_GIVEN DATA_
'''

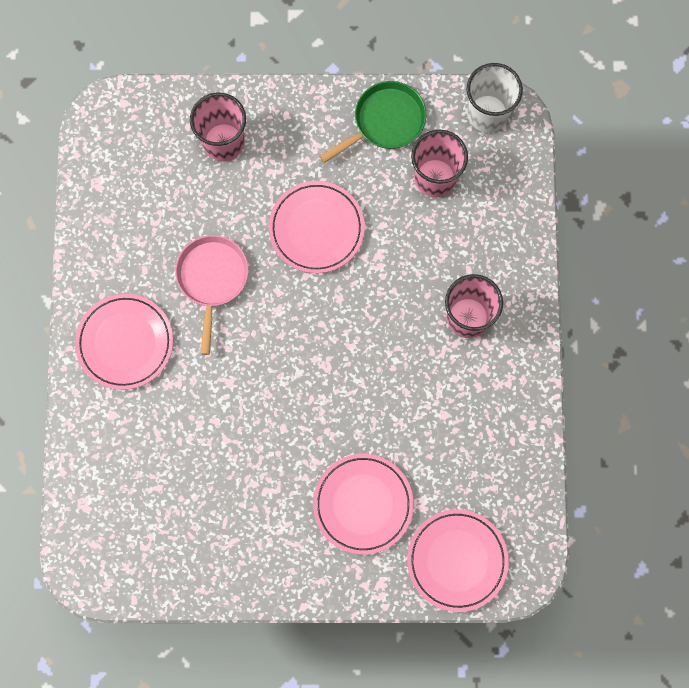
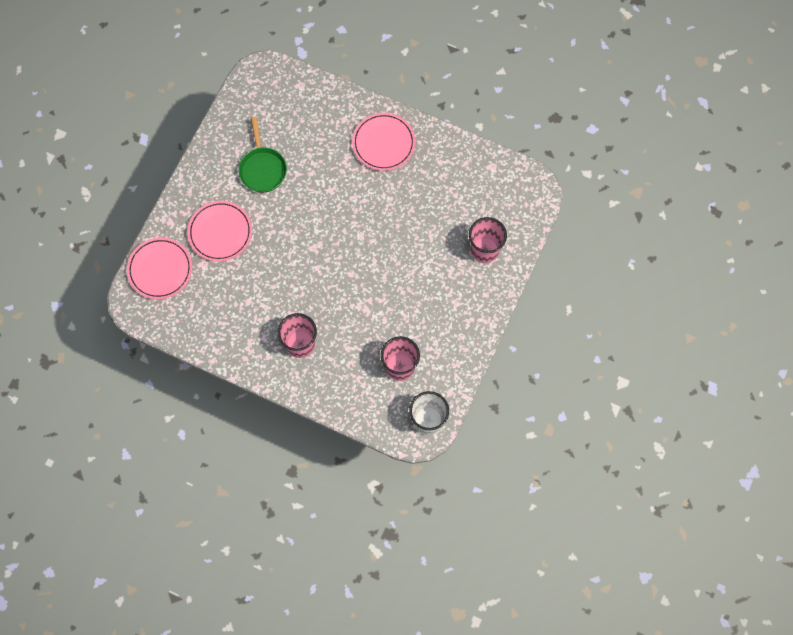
camera: 115 degrees right, 5 degrees down
pink pan [175,235,249,355] -> none
pink plate [269,181,365,273] -> none
green pan [319,81,426,163] -> green pan moved to [239,117,287,192]

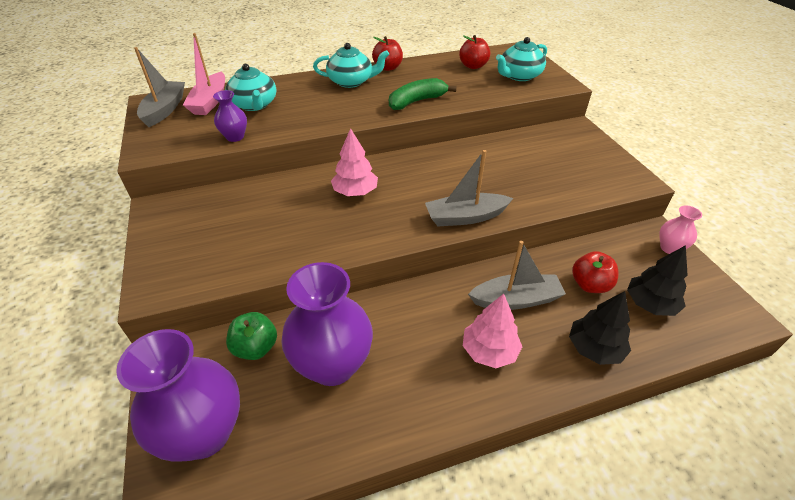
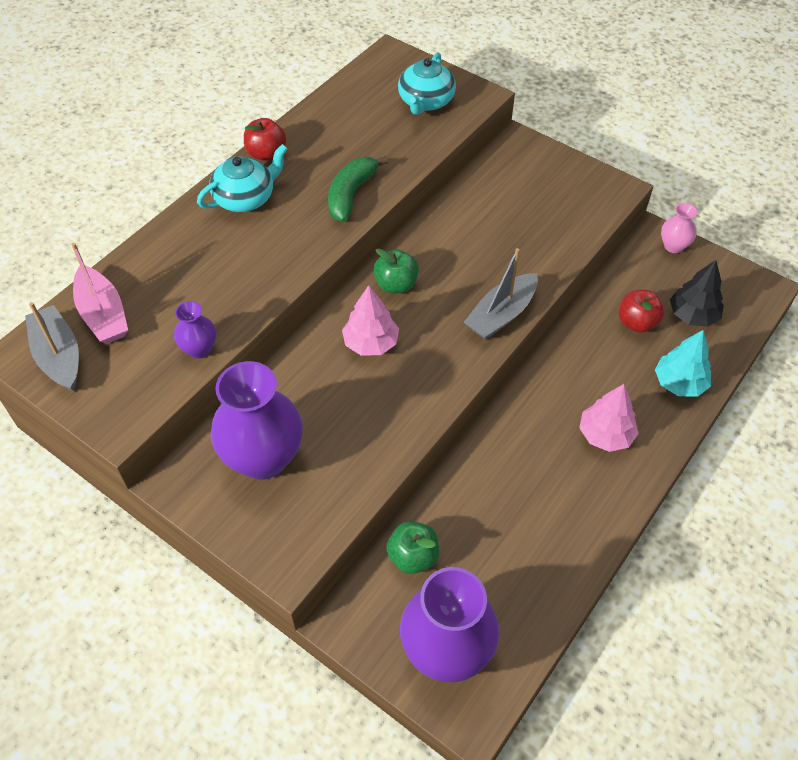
camera: 35 degrees left, 10 degrees up
turquoise teapot [225,64,277,111] -> none
purple vase [281,262,373,386] -> purple vase moved to [211,361,303,480]
red apple [459,35,490,69] -> none
grey boat [468,241,566,310] -> none
black tree [569,291,631,365] -> turquoise tree [655,330,711,397]
none -> green apple [373,248,419,293]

'''

_WHAT NEEDS TO BE DONE_
Range to copy from the records above: the line containing "green pan [319,81,426,163]" to the line containing "grey boat [468,241,566,310] -> none", both included. Output those lines exactly and only those, skipping pictures.

_OUTPUT FOR THIS TASK_
green pan [319,81,426,163] -> green pan moved to [239,117,287,192]

camera: 35 degrees left, 10 degrees up
turquoise teapot [225,64,277,111] -> none
purple vase [281,262,373,386] -> purple vase moved to [211,361,303,480]
red apple [459,35,490,69] -> none
grey boat [468,241,566,310] -> none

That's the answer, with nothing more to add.